» **What you are asked to do**:
Using the data below, please return every line exactly as given.

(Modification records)
+ + + + + + +

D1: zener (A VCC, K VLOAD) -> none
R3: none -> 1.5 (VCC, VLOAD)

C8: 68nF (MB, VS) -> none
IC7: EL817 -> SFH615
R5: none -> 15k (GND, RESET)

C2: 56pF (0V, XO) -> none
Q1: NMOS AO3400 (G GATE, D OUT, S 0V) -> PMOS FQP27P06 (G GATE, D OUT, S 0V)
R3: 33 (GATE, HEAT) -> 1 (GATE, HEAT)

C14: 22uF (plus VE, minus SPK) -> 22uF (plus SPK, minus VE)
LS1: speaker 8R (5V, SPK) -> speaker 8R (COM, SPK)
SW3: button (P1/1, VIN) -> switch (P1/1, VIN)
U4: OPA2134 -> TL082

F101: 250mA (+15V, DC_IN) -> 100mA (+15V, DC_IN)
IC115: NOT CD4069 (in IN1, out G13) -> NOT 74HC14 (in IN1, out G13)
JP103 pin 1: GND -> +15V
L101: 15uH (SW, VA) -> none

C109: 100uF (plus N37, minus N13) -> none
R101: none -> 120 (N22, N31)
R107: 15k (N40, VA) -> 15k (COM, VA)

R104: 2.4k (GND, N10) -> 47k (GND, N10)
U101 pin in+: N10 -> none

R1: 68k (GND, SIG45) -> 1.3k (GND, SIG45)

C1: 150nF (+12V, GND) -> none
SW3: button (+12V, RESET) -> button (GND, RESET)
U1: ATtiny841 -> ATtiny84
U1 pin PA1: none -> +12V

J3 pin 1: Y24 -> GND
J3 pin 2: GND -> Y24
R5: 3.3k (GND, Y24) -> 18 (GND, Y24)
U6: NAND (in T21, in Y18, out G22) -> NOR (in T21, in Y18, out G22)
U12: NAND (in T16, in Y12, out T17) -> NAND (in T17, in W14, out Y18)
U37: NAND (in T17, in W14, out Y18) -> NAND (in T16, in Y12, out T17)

+ + + + + + +

» **Expected answer**:
D1: zener (A VCC, K VLOAD) -> none
R3: none -> 1.5 (VCC, VLOAD)

C8: 68nF (MB, VS) -> none
IC7: EL817 -> SFH615
R5: none -> 15k (GND, RESET)

C2: 56pF (0V, XO) -> none
Q1: NMOS AO3400 (G GATE, D OUT, S 0V) -> PMOS FQP27P06 (G GATE, D OUT, S 0V)
R3: 33 (GATE, HEAT) -> 1 (GATE, HEAT)

C14: 22uF (plus VE, minus SPK) -> 22uF (plus SPK, minus VE)
LS1: speaker 8R (5V, SPK) -> speaker 8R (COM, SPK)
SW3: button (P1/1, VIN) -> switch (P1/1, VIN)
U4: OPA2134 -> TL082

F101: 250mA (+15V, DC_IN) -> 100mA (+15V, DC_IN)
IC115: NOT CD4069 (in IN1, out G13) -> NOT 74HC14 (in IN1, out G13)
JP103 pin 1: GND -> +15V
L101: 15uH (SW, VA) -> none

C109: 100uF (plus N37, minus N13) -> none
R101: none -> 120 (N22, N31)
R107: 15k (N40, VA) -> 15k (COM, VA)

R104: 2.4k (GND, N10) -> 47k (GND, N10)
U101 pin in+: N10 -> none

R1: 68k (GND, SIG45) -> 1.3k (GND, SIG45)

C1: 150nF (+12V, GND) -> none
SW3: button (+12V, RESET) -> button (GND, RESET)
U1: ATtiny841 -> ATtiny84
U1 pin PA1: none -> +12V

J3 pin 1: Y24 -> GND
J3 pin 2: GND -> Y24
R5: 3.3k (GND, Y24) -> 18 (GND, Y24)
U6: NAND (in T21, in Y18, out G22) -> NOR (in T21, in Y18, out G22)
U12: NAND (in T16, in Y12, out T17) -> NAND (in T17, in W14, out Y18)
U37: NAND (in T17, in W14, out Y18) -> NAND (in T16, in Y12, out T17)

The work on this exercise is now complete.